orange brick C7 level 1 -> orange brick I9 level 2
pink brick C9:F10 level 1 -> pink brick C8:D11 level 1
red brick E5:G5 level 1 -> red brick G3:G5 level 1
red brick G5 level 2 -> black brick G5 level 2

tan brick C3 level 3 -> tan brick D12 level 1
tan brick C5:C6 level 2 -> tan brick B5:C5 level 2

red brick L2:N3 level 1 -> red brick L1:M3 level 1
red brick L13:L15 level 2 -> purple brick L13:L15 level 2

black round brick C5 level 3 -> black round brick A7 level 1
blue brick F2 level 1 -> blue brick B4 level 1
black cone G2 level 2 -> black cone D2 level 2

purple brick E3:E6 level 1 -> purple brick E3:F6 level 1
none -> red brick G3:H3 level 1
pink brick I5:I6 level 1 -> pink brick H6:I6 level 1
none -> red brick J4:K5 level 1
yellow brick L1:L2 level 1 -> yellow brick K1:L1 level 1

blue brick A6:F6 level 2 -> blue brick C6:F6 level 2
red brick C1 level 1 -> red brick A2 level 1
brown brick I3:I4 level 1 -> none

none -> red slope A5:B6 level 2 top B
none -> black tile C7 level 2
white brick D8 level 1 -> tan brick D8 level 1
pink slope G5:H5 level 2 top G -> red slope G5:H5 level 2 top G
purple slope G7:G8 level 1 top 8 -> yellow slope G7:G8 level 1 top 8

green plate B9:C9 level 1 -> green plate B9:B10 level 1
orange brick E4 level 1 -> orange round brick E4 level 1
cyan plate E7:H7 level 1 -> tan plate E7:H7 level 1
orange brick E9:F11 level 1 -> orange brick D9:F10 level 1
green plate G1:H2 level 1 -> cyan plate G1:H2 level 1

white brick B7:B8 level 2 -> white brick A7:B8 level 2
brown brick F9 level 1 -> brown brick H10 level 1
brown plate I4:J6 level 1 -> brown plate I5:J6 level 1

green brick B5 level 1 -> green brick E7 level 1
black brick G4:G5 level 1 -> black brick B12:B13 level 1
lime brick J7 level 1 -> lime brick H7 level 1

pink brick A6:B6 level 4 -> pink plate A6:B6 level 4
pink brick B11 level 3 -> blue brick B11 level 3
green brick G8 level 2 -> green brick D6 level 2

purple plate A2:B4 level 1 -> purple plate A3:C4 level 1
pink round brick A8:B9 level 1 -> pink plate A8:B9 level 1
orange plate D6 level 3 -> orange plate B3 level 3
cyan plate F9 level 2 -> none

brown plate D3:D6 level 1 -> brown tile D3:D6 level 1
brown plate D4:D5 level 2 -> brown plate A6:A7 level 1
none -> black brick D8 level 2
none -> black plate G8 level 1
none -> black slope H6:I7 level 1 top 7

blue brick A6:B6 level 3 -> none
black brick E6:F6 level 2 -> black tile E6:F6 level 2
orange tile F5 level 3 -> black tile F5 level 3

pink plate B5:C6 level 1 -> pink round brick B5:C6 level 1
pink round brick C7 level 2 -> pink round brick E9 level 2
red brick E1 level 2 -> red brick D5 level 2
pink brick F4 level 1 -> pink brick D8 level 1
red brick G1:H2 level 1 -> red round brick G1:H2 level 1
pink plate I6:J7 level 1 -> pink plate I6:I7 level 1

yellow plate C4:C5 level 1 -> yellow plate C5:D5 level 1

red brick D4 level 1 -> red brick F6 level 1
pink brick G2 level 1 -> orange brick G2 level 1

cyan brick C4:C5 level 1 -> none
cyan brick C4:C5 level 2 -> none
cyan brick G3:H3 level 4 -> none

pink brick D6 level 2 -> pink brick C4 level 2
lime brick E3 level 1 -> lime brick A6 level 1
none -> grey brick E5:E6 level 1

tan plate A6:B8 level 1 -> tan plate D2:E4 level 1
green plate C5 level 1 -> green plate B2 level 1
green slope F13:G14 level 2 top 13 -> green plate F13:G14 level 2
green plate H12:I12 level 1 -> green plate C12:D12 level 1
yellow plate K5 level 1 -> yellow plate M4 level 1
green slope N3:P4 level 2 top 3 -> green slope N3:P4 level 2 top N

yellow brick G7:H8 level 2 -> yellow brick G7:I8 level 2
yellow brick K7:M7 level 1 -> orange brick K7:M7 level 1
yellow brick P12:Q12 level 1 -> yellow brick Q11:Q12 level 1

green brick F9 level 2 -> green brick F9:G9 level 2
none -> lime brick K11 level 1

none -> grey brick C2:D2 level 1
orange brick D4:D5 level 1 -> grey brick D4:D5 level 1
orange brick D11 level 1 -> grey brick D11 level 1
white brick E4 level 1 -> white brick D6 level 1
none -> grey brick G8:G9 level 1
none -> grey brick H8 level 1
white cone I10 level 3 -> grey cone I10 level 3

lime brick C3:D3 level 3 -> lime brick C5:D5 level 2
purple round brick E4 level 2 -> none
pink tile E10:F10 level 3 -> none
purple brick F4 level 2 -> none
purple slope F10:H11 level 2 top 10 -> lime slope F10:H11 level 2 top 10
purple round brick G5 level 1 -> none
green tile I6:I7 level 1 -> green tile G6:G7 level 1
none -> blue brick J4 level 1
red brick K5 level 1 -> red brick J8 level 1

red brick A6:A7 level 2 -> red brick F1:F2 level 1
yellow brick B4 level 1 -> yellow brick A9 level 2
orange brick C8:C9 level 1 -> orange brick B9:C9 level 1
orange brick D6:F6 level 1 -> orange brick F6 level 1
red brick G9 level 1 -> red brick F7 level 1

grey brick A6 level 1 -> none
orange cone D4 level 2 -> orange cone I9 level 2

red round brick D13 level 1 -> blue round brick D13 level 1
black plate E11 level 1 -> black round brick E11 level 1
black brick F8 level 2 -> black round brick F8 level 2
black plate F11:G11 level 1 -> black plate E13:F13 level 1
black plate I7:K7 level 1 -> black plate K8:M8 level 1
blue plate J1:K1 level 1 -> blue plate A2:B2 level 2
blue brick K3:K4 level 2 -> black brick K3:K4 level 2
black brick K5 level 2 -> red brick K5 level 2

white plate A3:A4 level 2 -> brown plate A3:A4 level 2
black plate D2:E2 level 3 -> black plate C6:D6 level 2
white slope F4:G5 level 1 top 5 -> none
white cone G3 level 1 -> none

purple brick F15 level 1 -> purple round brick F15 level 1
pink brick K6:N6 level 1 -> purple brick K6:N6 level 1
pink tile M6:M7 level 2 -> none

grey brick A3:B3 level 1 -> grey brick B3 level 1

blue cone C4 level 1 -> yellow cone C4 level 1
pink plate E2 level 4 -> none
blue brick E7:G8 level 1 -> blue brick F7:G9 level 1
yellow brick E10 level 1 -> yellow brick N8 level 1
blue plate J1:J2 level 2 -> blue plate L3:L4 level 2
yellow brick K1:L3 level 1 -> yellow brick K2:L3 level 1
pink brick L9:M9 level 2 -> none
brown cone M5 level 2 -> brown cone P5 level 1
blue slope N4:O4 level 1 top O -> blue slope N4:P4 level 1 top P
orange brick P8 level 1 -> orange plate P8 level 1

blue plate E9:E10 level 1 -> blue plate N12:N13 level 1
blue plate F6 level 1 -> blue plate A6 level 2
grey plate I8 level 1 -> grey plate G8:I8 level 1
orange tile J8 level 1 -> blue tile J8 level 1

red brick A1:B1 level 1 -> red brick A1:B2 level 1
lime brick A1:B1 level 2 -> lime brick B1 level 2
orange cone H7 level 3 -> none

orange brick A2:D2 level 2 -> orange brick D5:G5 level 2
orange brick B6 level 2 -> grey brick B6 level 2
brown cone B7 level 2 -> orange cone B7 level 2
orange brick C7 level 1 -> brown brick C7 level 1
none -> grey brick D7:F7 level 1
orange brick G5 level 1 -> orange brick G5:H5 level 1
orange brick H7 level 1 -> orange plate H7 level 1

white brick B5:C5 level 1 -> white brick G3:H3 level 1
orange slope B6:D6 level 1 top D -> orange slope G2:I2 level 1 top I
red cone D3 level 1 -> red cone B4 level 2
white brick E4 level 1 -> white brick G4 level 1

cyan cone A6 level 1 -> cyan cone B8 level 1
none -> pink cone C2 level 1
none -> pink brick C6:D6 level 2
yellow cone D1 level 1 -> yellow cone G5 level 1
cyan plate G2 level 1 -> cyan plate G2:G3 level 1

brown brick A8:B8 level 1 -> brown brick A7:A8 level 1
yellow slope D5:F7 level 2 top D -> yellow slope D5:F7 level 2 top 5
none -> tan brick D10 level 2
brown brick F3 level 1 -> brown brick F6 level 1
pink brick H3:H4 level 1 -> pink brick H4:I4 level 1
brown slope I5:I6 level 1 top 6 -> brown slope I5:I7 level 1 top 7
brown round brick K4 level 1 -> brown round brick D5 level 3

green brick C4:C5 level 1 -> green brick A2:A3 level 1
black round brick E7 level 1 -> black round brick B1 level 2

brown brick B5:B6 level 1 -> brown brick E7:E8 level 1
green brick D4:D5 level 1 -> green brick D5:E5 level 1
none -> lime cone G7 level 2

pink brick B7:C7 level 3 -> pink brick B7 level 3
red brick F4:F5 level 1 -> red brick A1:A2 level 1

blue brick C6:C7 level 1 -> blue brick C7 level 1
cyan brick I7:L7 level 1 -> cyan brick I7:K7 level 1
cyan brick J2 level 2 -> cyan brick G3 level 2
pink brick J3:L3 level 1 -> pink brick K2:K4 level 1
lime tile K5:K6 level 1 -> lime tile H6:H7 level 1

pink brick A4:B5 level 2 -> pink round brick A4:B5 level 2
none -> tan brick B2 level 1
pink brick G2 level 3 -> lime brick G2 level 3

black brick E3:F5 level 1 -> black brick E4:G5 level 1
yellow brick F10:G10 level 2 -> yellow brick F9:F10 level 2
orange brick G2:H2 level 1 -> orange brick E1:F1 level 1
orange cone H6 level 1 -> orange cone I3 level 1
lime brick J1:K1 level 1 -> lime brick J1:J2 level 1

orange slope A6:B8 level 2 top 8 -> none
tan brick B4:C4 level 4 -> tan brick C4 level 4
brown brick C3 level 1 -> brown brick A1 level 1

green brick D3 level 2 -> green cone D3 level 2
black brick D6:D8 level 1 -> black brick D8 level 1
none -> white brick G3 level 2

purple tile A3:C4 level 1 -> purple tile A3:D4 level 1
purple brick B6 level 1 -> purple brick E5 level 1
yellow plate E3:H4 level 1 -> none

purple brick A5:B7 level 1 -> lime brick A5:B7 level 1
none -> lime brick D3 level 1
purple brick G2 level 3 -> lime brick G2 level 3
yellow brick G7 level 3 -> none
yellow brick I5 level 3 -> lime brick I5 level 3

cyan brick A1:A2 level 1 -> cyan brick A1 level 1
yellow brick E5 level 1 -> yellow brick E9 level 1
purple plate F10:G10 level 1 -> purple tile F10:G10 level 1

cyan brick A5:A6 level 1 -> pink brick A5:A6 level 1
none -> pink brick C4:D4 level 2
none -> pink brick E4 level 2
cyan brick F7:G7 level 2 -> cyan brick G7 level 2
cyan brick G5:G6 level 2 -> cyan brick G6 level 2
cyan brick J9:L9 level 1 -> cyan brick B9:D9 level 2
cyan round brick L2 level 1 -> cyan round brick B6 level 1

▶ _YOUR TASK_:
Please return only the lines above, starting at the line that has "orange brick G5 level" and ending at the line that has "green brick D3", keeping both and leaving each one unchanged.

▶ _ANSWER TO THE PROBLEM_:
orange brick G5 level 1 -> orange brick G5:H5 level 1
orange brick H7 level 1 -> orange plate H7 level 1

white brick B5:C5 level 1 -> white brick G3:H3 level 1
orange slope B6:D6 level 1 top D -> orange slope G2:I2 level 1 top I
red cone D3 level 1 -> red cone B4 level 2
white brick E4 level 1 -> white brick G4 level 1

cyan cone A6 level 1 -> cyan cone B8 level 1
none -> pink cone C2 level 1
none -> pink brick C6:D6 level 2
yellow cone D1 level 1 -> yellow cone G5 level 1
cyan plate G2 level 1 -> cyan plate G2:G3 level 1

brown brick A8:B8 level 1 -> brown brick A7:A8 level 1
yellow slope D5:F7 level 2 top D -> yellow slope D5:F7 level 2 top 5
none -> tan brick D10 level 2
brown brick F3 level 1 -> brown brick F6 level 1
pink brick H3:H4 level 1 -> pink brick H4:I4 level 1
brown slope I5:I6 level 1 top 6 -> brown slope I5:I7 level 1 top 7
brown round brick K4 level 1 -> brown round brick D5 level 3

green brick C4:C5 level 1 -> green brick A2:A3 level 1
black round brick E7 level 1 -> black round brick B1 level 2

brown brick B5:B6 level 1 -> brown brick E7:E8 level 1
green brick D4:D5 level 1 -> green brick D5:E5 level 1
none -> lime cone G7 level 2

pink brick B7:C7 level 3 -> pink brick B7 level 3
red brick F4:F5 level 1 -> red brick A1:A2 level 1

blue brick C6:C7 level 1 -> blue brick C7 level 1
cyan brick I7:L7 level 1 -> cyan brick I7:K7 level 1
cyan brick J2 level 2 -> cyan brick G3 level 2
pink brick J3:L3 level 1 -> pink brick K2:K4 level 1
lime tile K5:K6 level 1 -> lime tile H6:H7 level 1

pink brick A4:B5 level 2 -> pink round brick A4:B5 level 2
none -> tan brick B2 level 1
pink brick G2 level 3 -> lime brick G2 level 3

black brick E3:F5 level 1 -> black brick E4:G5 level 1
yellow brick F10:G10 level 2 -> yellow brick F9:F10 level 2
orange brick G2:H2 level 1 -> orange brick E1:F1 level 1
orange cone H6 level 1 -> orange cone I3 level 1
lime brick J1:K1 level 1 -> lime brick J1:J2 level 1

orange slope A6:B8 level 2 top 8 -> none
tan brick B4:C4 level 4 -> tan brick C4 level 4
brown brick C3 level 1 -> brown brick A1 level 1

green brick D3 level 2 -> green cone D3 level 2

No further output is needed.